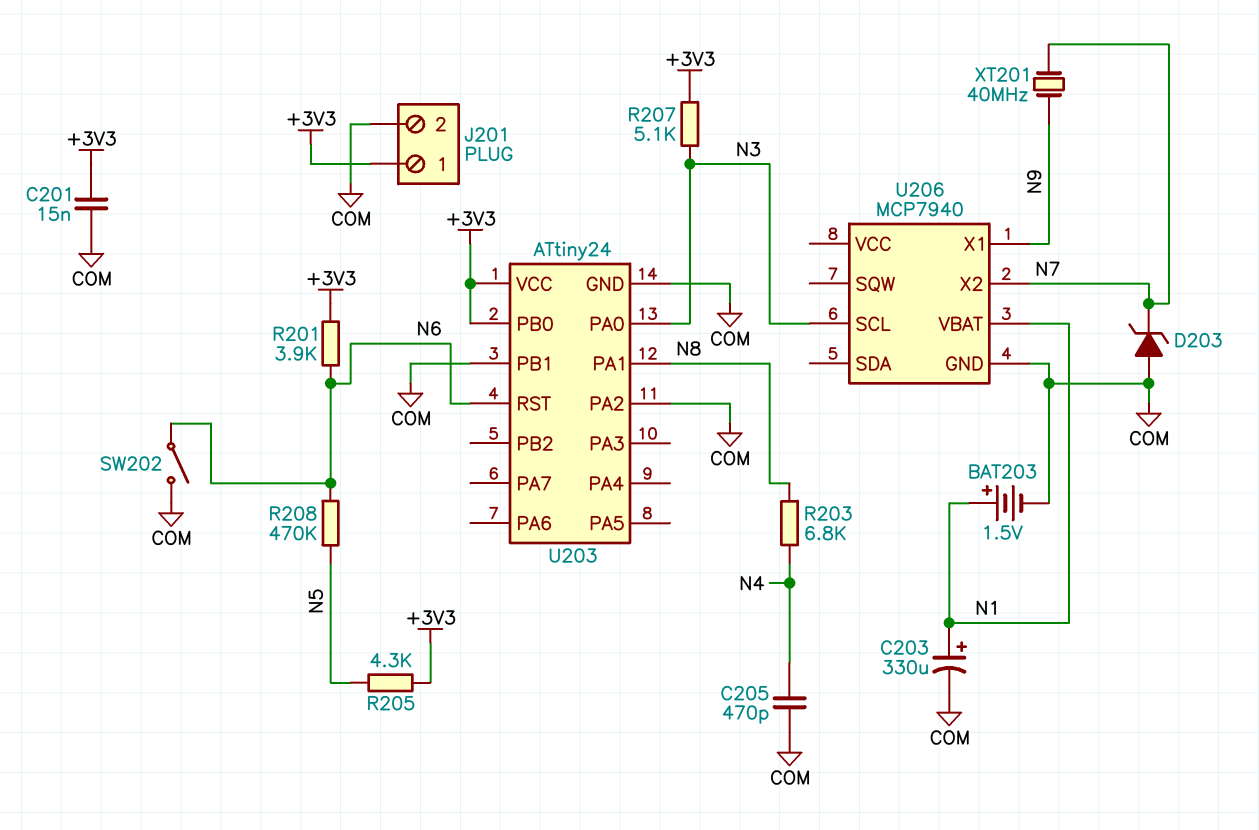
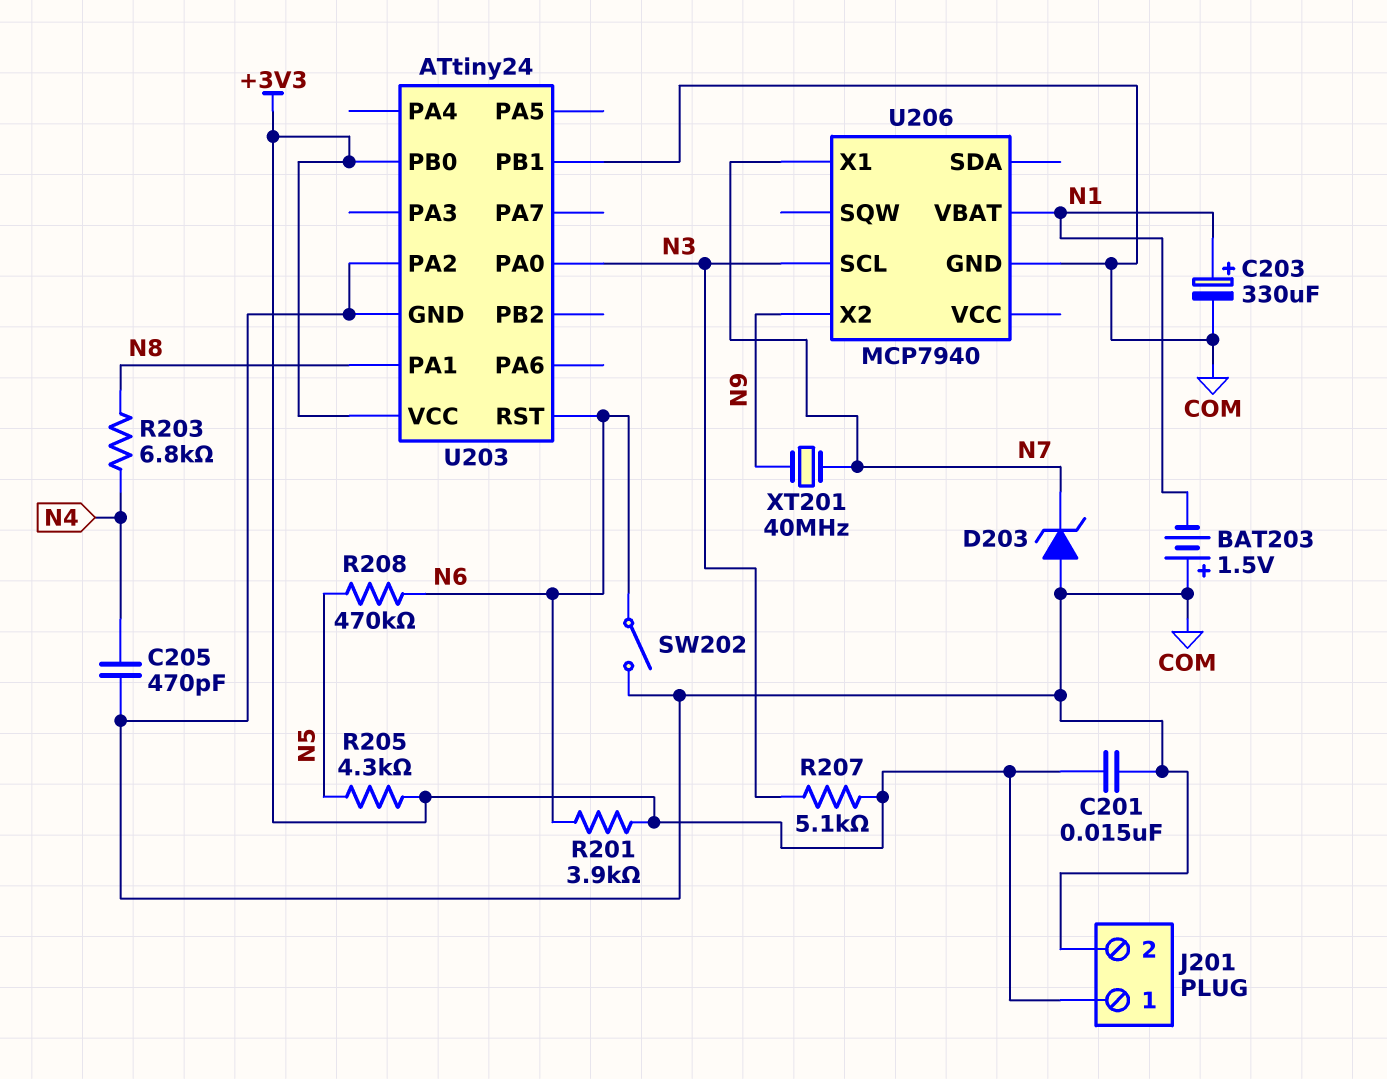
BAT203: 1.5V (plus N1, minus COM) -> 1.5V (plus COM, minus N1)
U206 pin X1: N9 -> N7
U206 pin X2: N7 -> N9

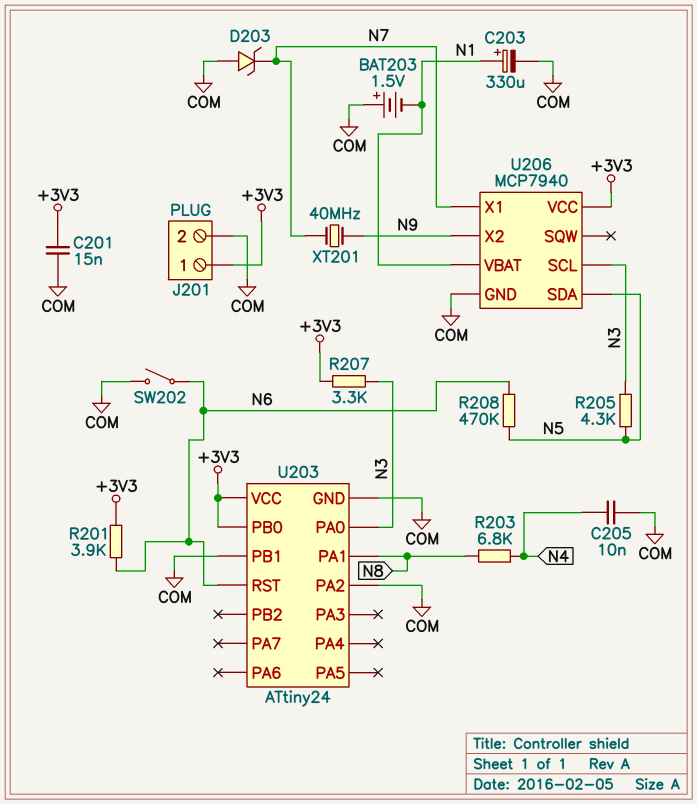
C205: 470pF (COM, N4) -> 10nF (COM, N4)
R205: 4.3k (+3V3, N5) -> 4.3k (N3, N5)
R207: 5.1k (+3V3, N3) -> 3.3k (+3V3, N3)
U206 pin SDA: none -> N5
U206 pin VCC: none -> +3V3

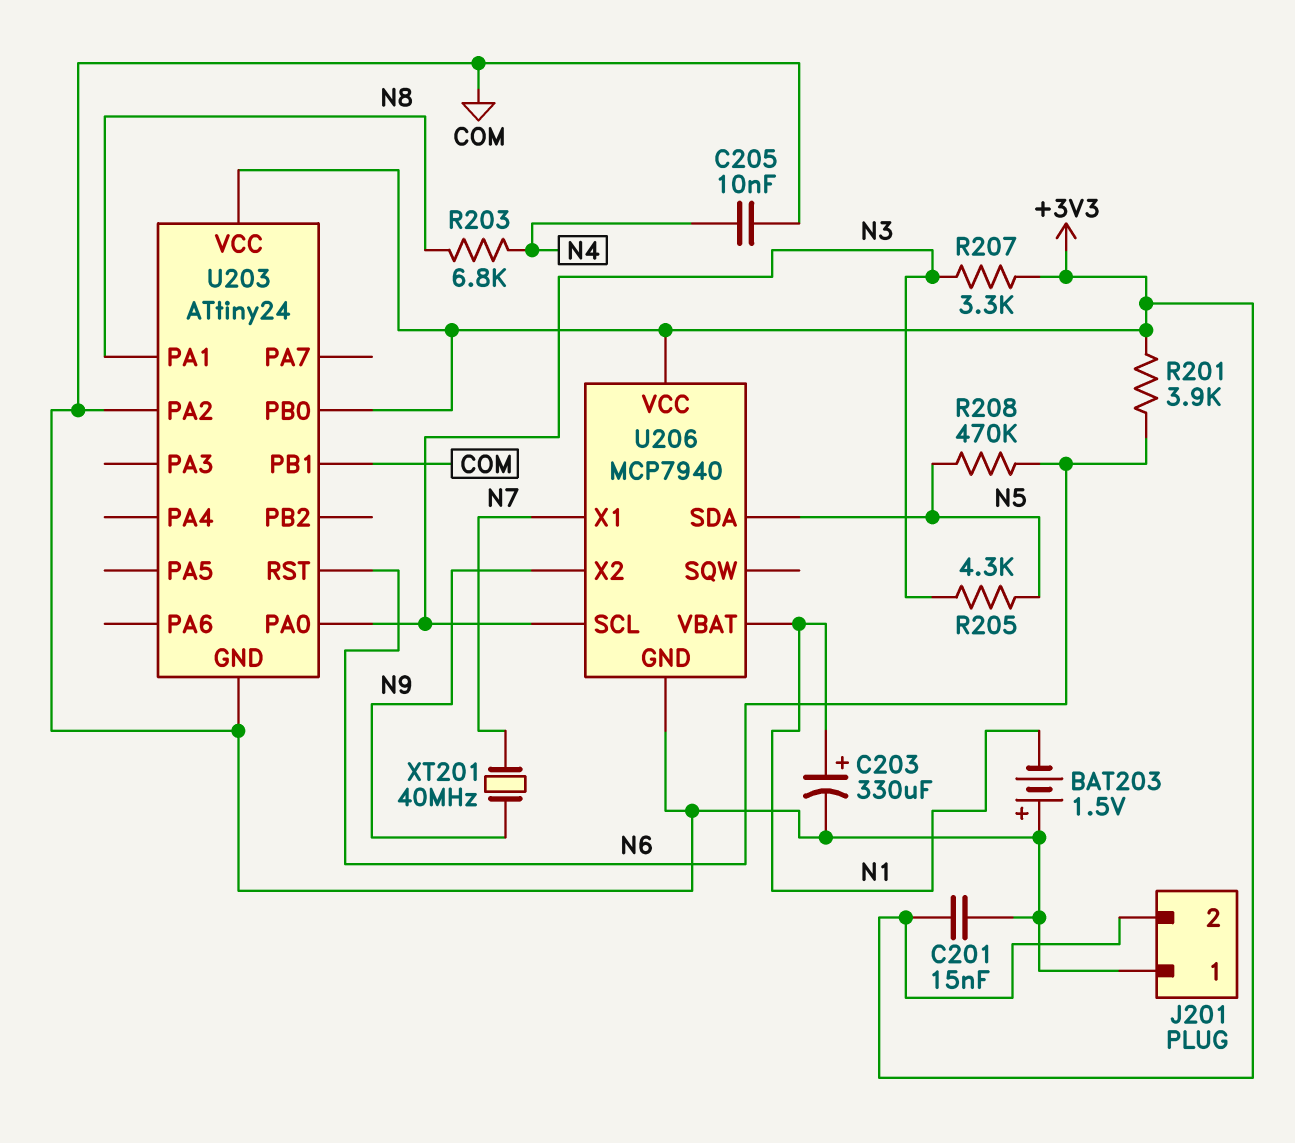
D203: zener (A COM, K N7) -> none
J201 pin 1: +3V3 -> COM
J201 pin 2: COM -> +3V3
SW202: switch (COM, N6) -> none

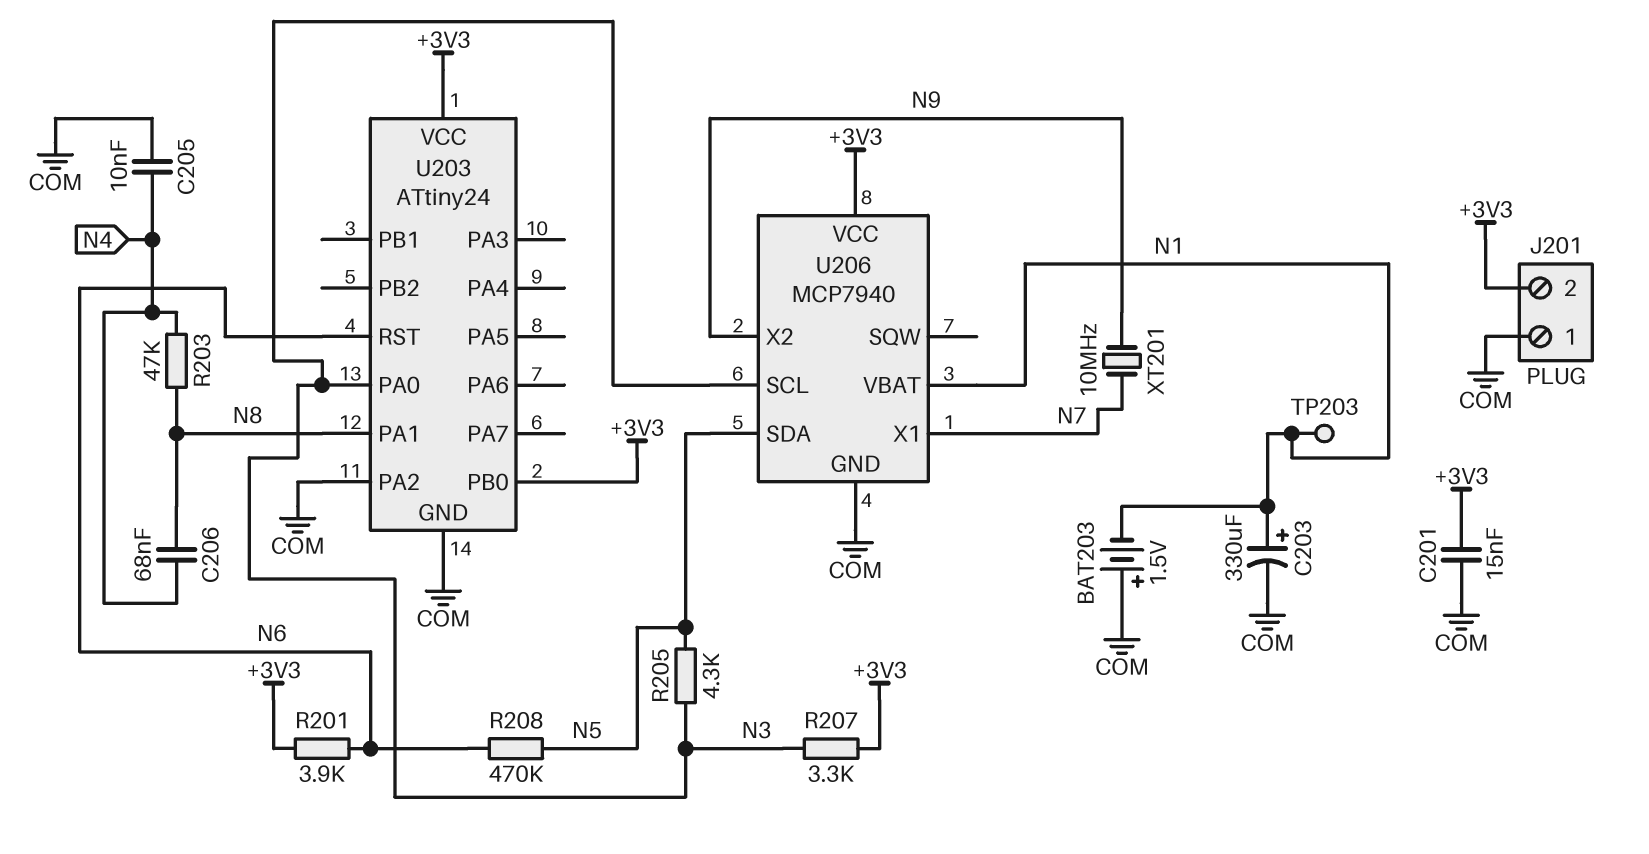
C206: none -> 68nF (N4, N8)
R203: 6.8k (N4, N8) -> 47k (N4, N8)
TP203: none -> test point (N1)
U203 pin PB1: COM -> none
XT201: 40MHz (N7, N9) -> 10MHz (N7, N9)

====

• _WORK REQUEST_: What is the number of lines in the data that include "none"? Respond with that number and no other text.

• _REPLY_: 7